__TASK STATEMENT__. Please return every line of the records that contains the word "none".

*** DATA FOR ANALYSIS ***

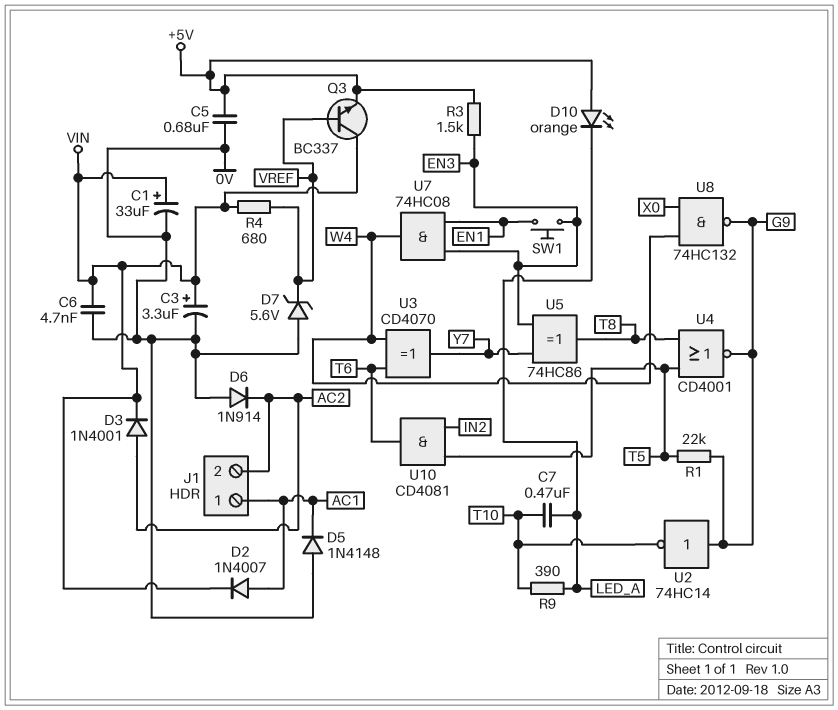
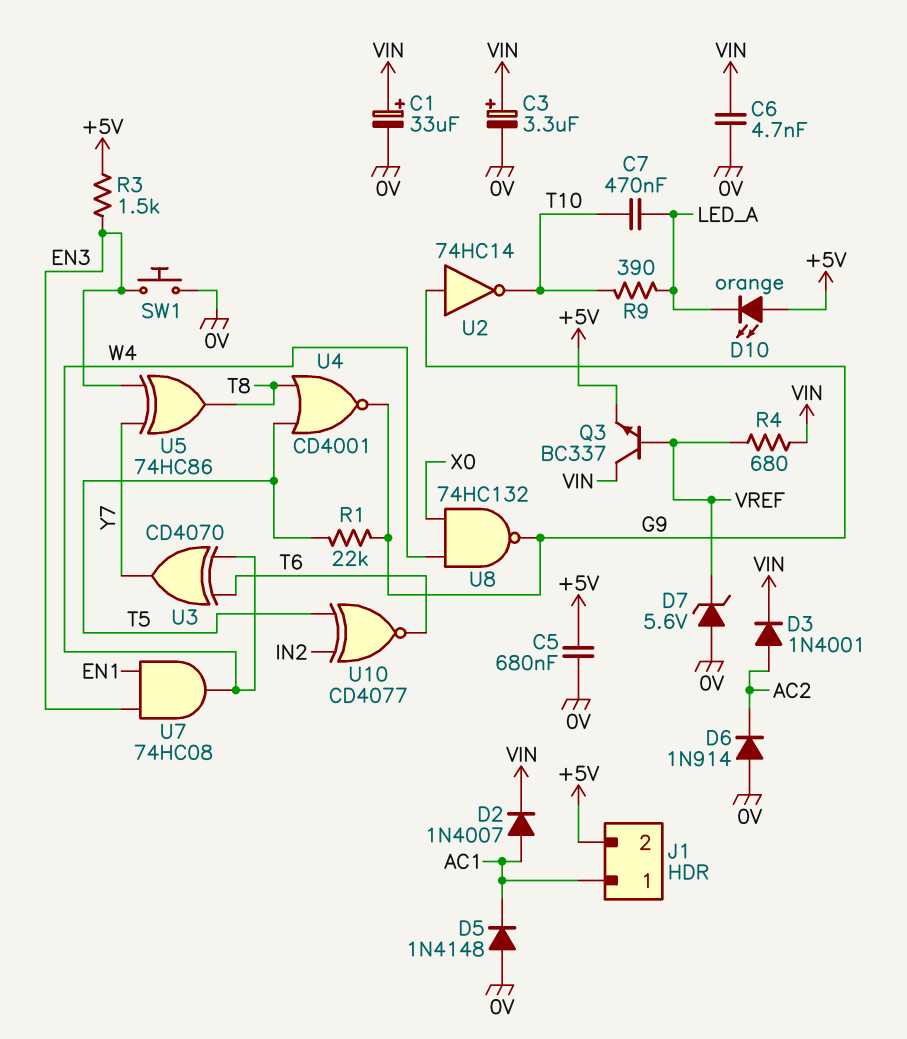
J1 pin 2: AC2 -> +5V
SW1: button (EN1, EN3) -> button (0V, EN3)
U10: AND CD4081 (in IN2, in T5, out T6) -> XNOR CD4077 (in IN2, in T5, out T6)

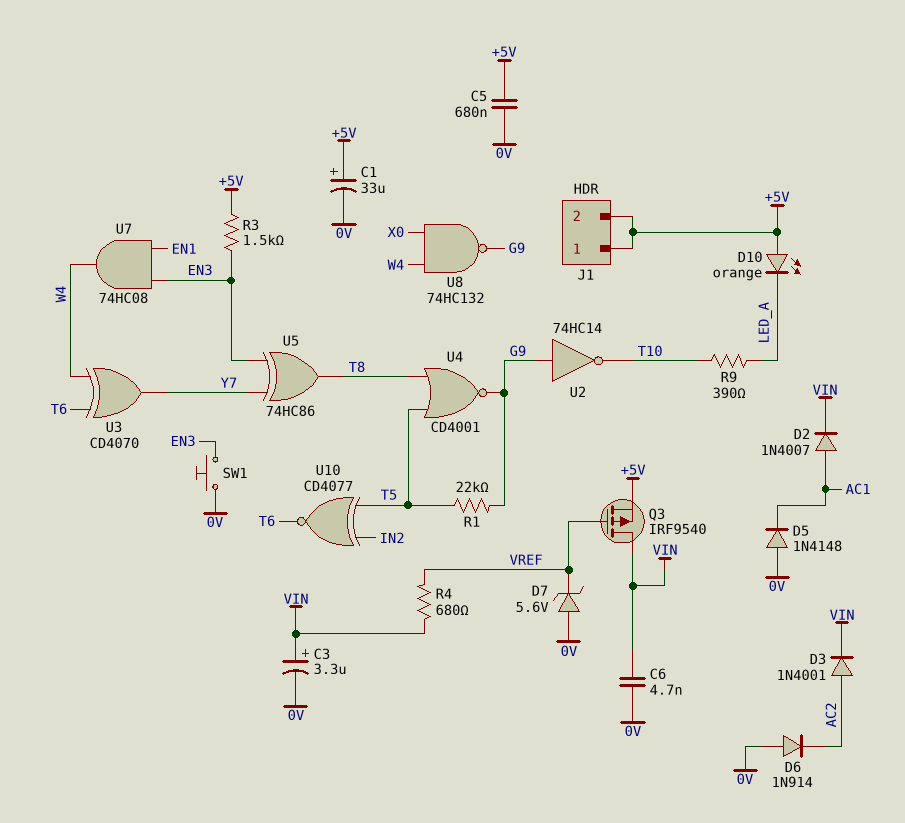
C1: 33uF (plus VIN, minus 0V) -> 33uF (plus +5V, minus 0V)
C7: 470nF (LED_A, T10) -> none
J1 pin 1: AC1 -> +5V
Q3: NPN BC337 (B VREF, C VIN, E +5V) -> PMOS IRF9540 (G VREF, D VIN, S +5V)

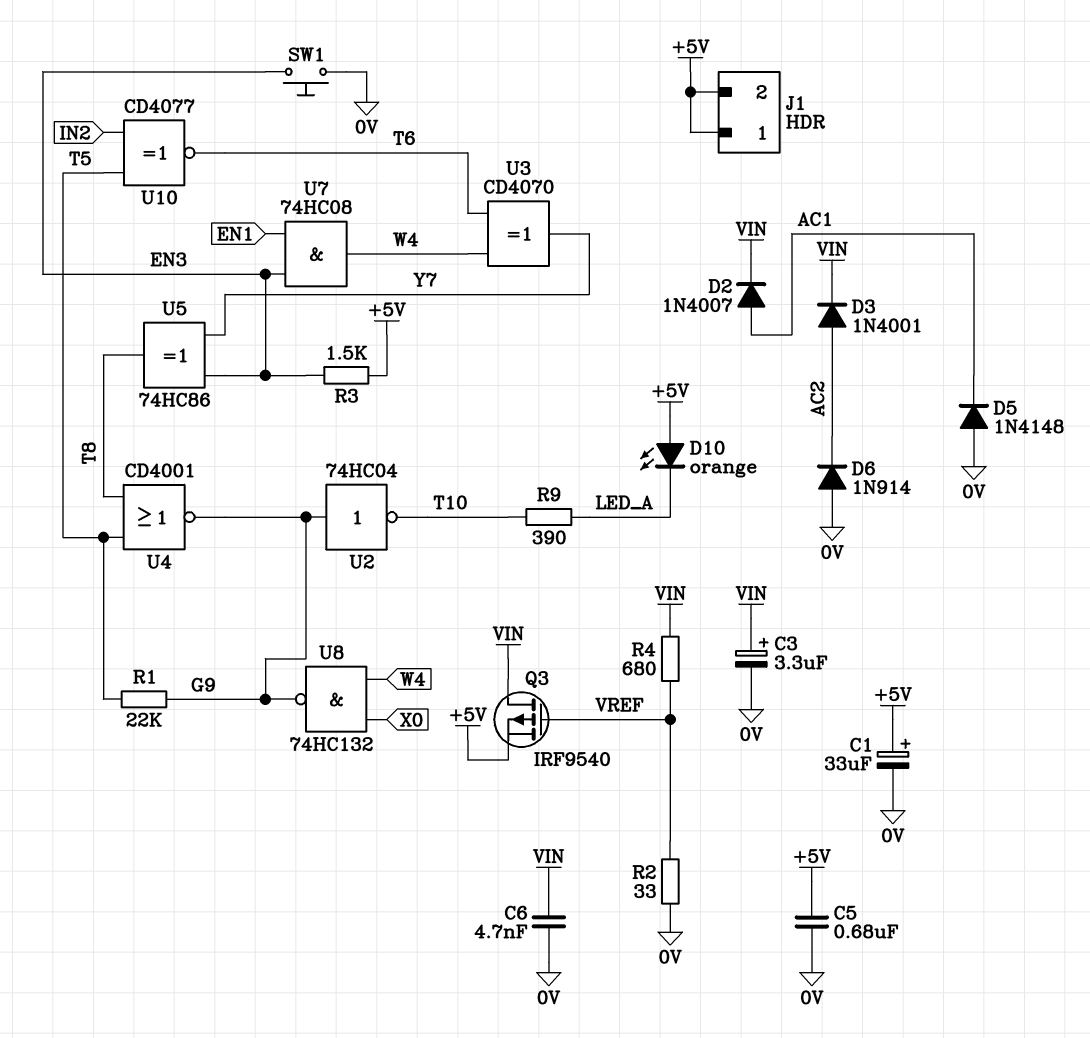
D7: zener 5.6V (A 0V, K VREF) -> none
R2: none -> 33 (0V, VREF)
U2: NOT 74HC14 (in G9, out T10) -> NOT 74HC04 (in G9, out T10)

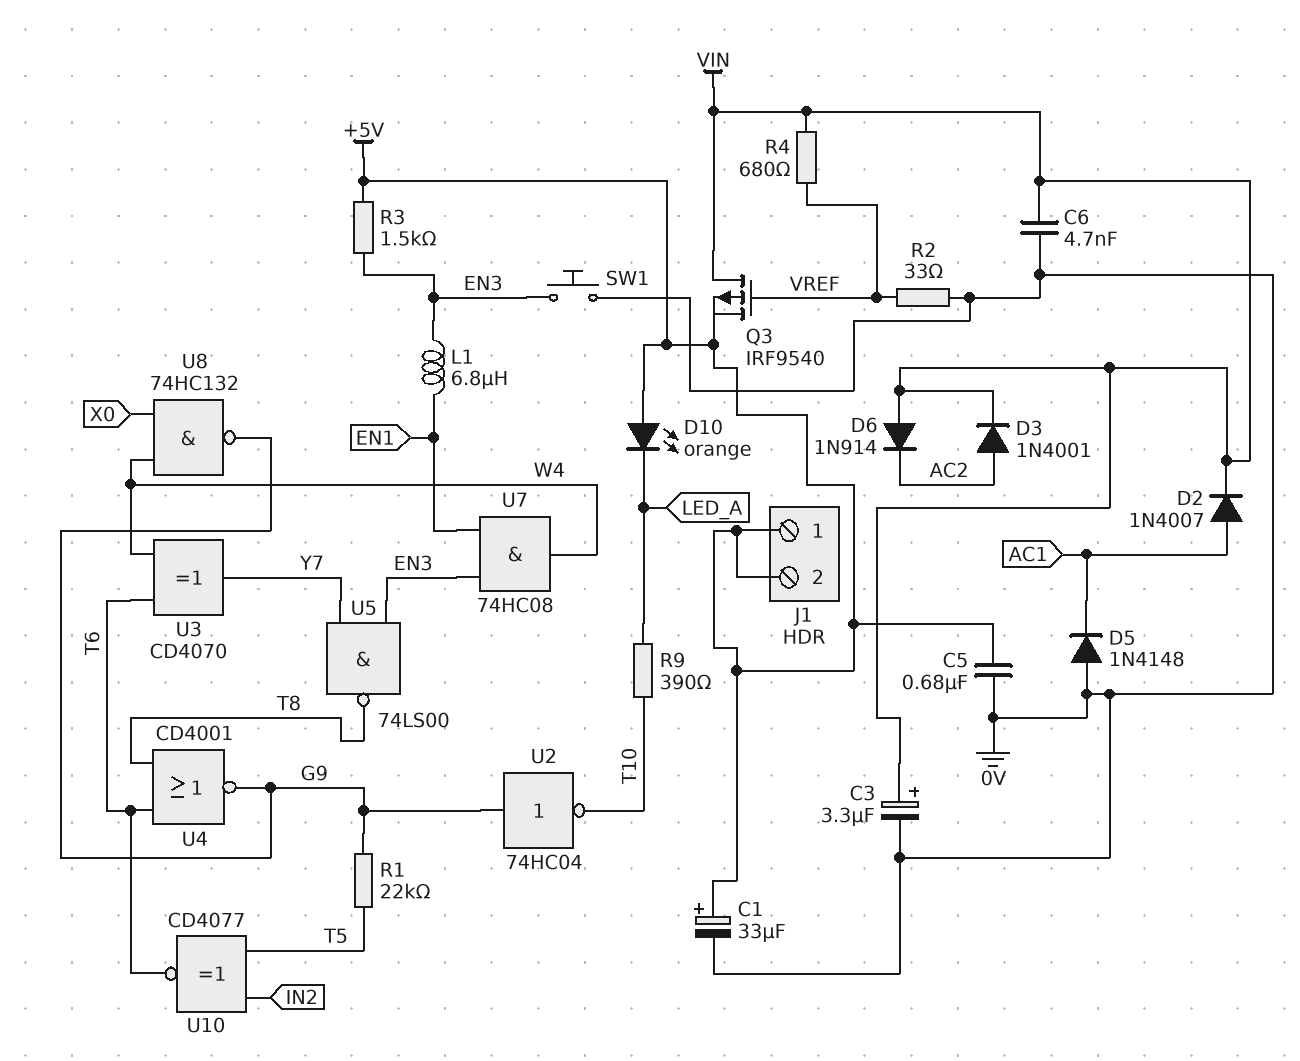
D6: diode 1N914 (A 0V, K AC2) -> diode 1N914 (A VIN, K AC2)
L1: none -> 6.8uH (EN1, EN3)
U4: NOR CD4001 (in T5, in T8, out G9) -> NOR CD4001 (in T6, in T8, out G9)
U5: XOR 74HC86 (in EN3, in Y7, out T8) -> NAND 74LS00 (in EN3, in Y7, out T8)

*** End of DATA FOR ANALYSIS ***

__PROBLEM SOLUTION__.
C7: 470nF (LED_A, T10) -> none
D7: zener 5.6V (A 0V, K VREF) -> none
R2: none -> 33 (0V, VREF)
L1: none -> 6.8uH (EN1, EN3)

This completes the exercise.